Skip the pictures. Return exactly the lines from the one containing "white plane: 4 -> 6" through the end of the entries below.

→ Data provided
---

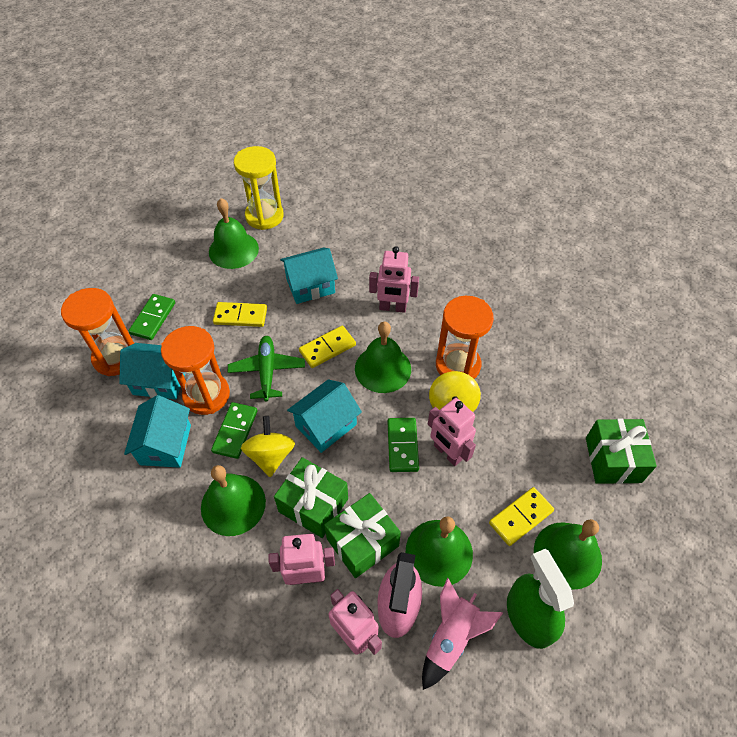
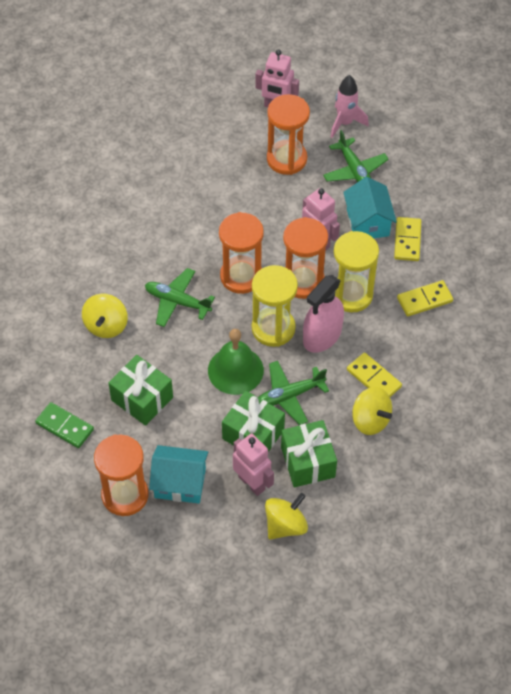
green bell: 5 -> 1
green domino: 3 -> 1
green plane: 1 -> 3
green spray bottle: 1 -> 0
orange hourglass: 3 -> 4
pink robot: 4 -> 3
turquoise house: 4 -> 2
yellow hourglass: 1 -> 2
yellow spinning top: 2 -> 3

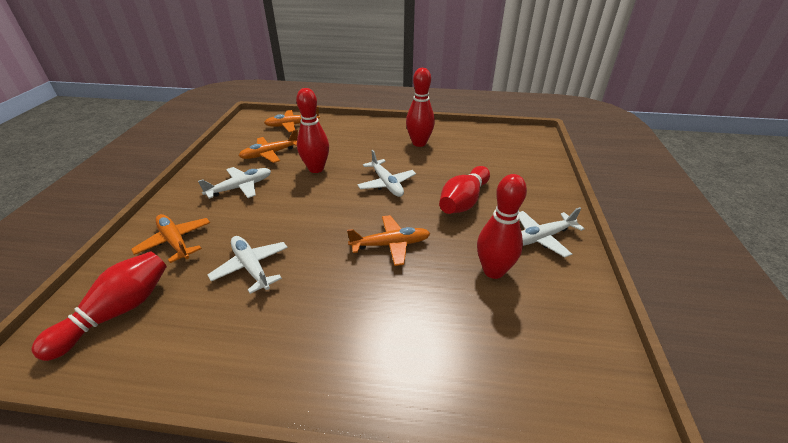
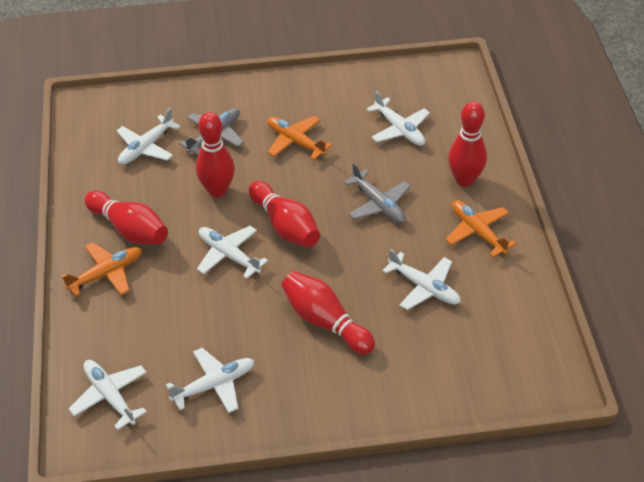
grey plane: 0 -> 2
orange plane: 4 -> 3
white plane: 4 -> 6

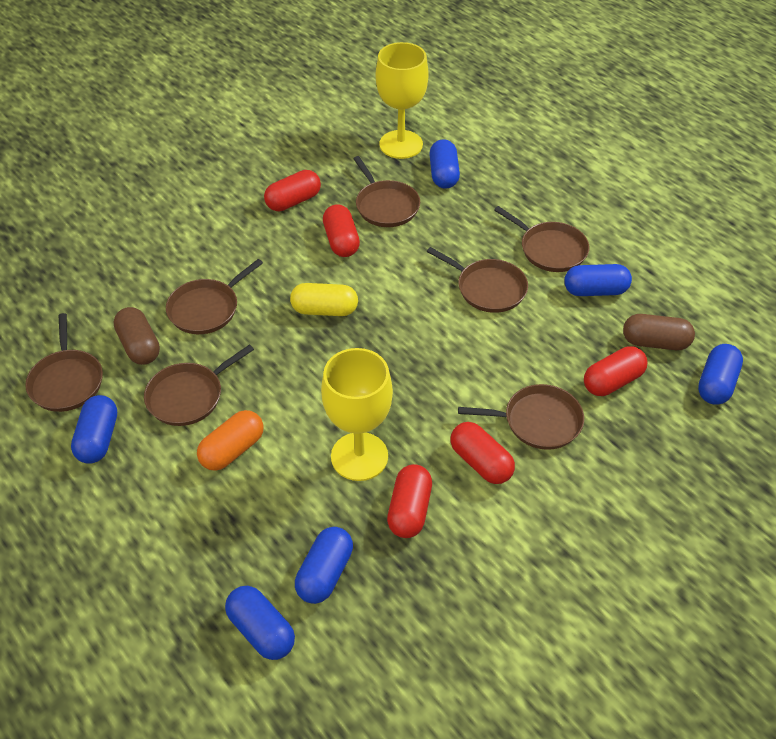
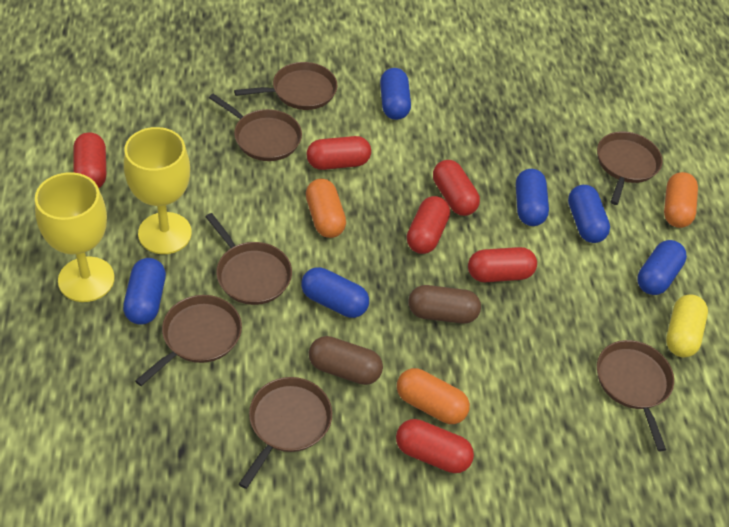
orange capsule: 1 -> 3
red capsule: 5 -> 6

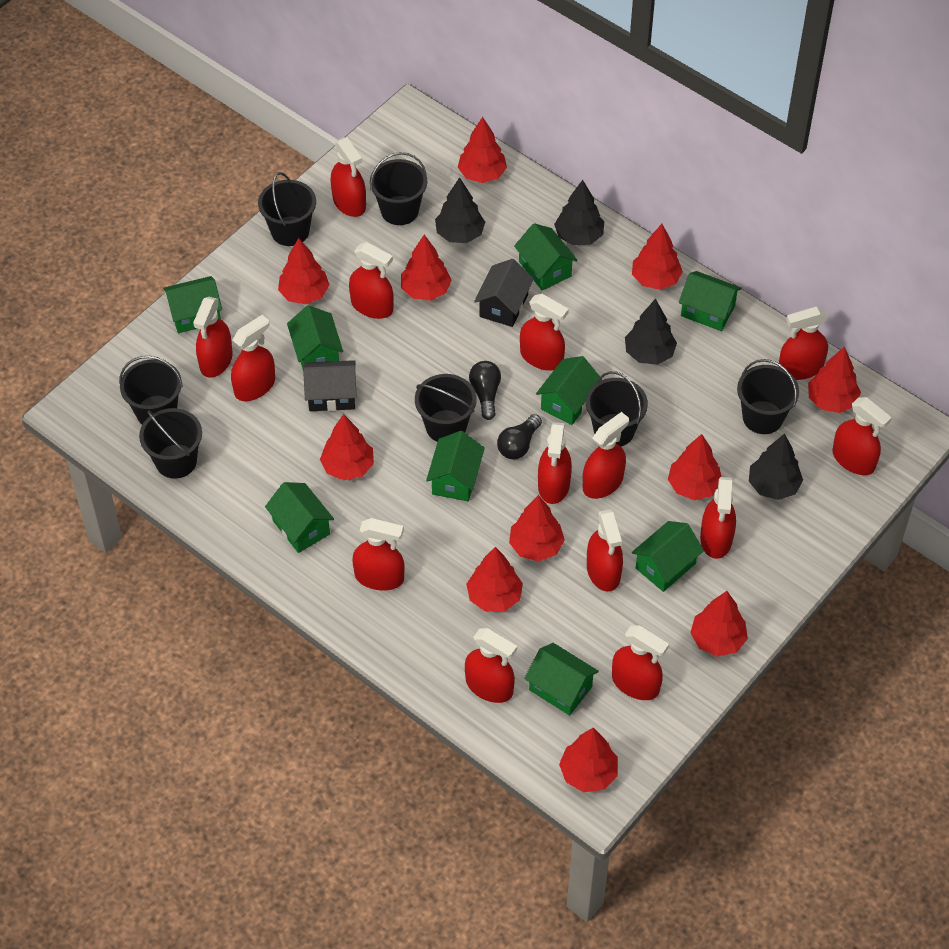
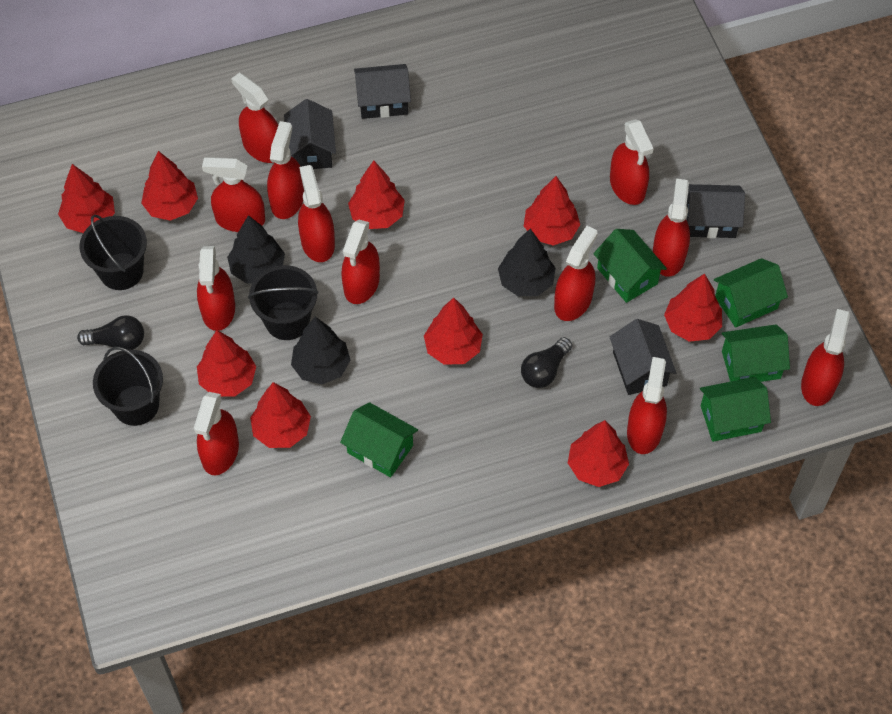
black bucket: 7 -> 3
black house: 2 -> 4
black tree: 4 -> 3
green house: 9 -> 5
red spray bottle: 14 -> 12
red tree: 11 -> 9

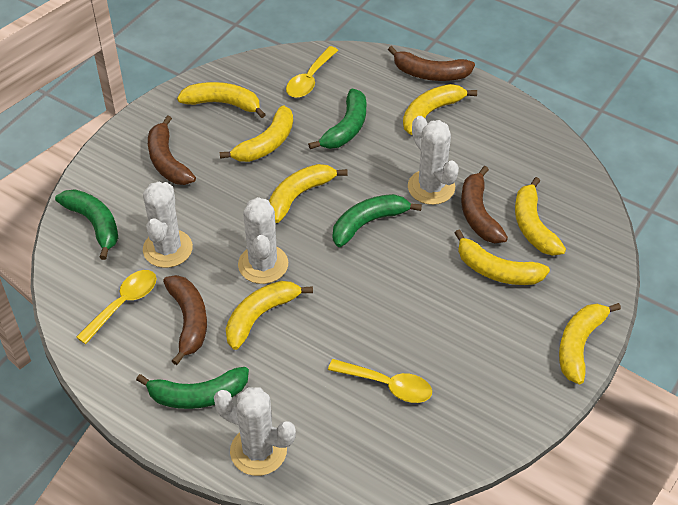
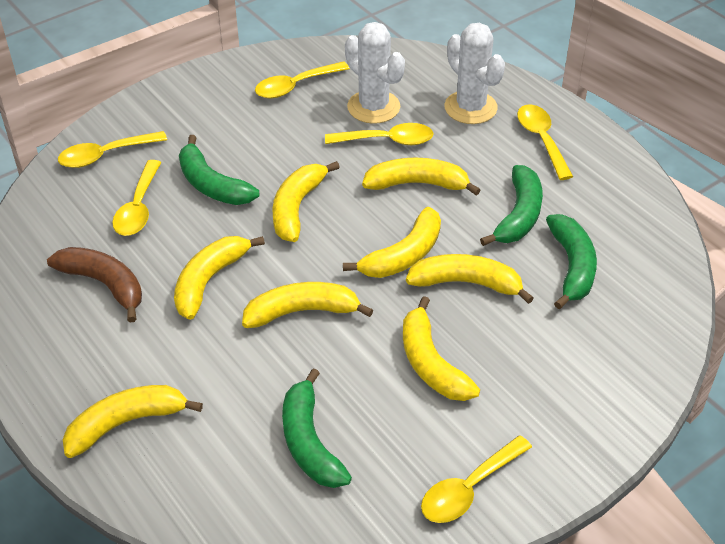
brown banana: 4 -> 1
white cactus: 4 -> 2
yellow spoon: 3 -> 6

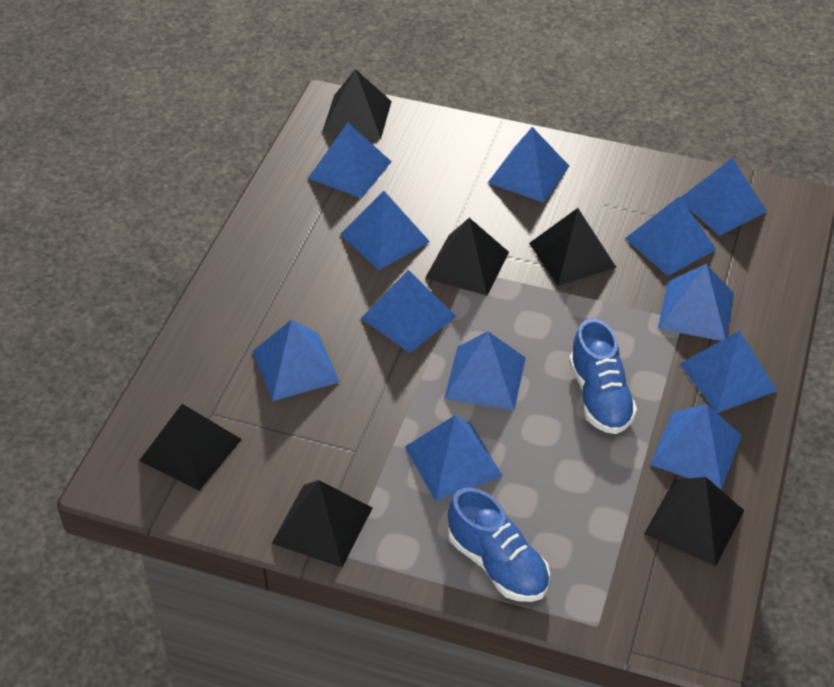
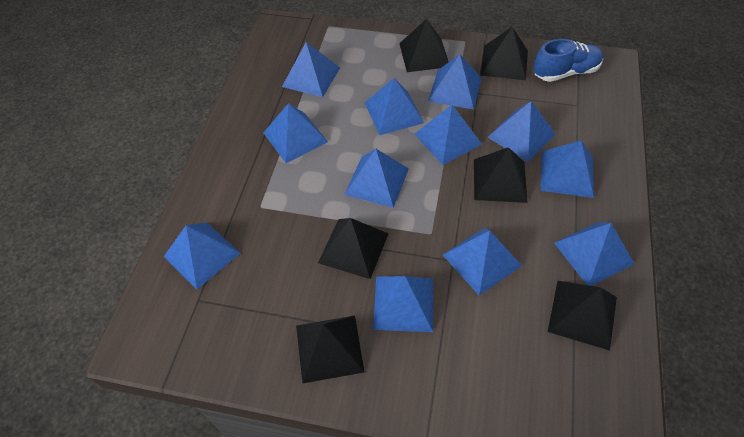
blue shoe: 2 -> 1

---

→ Problem solution
white plane: 4 -> 6

orange capsule: 1 -> 3
red capsule: 5 -> 6

black bucket: 7 -> 3
black house: 2 -> 4
black tree: 4 -> 3
green house: 9 -> 5
red spray bottle: 14 -> 12
red tree: 11 -> 9

brown banana: 4 -> 1
white cactus: 4 -> 2
yellow spoon: 3 -> 6

blue shoe: 2 -> 1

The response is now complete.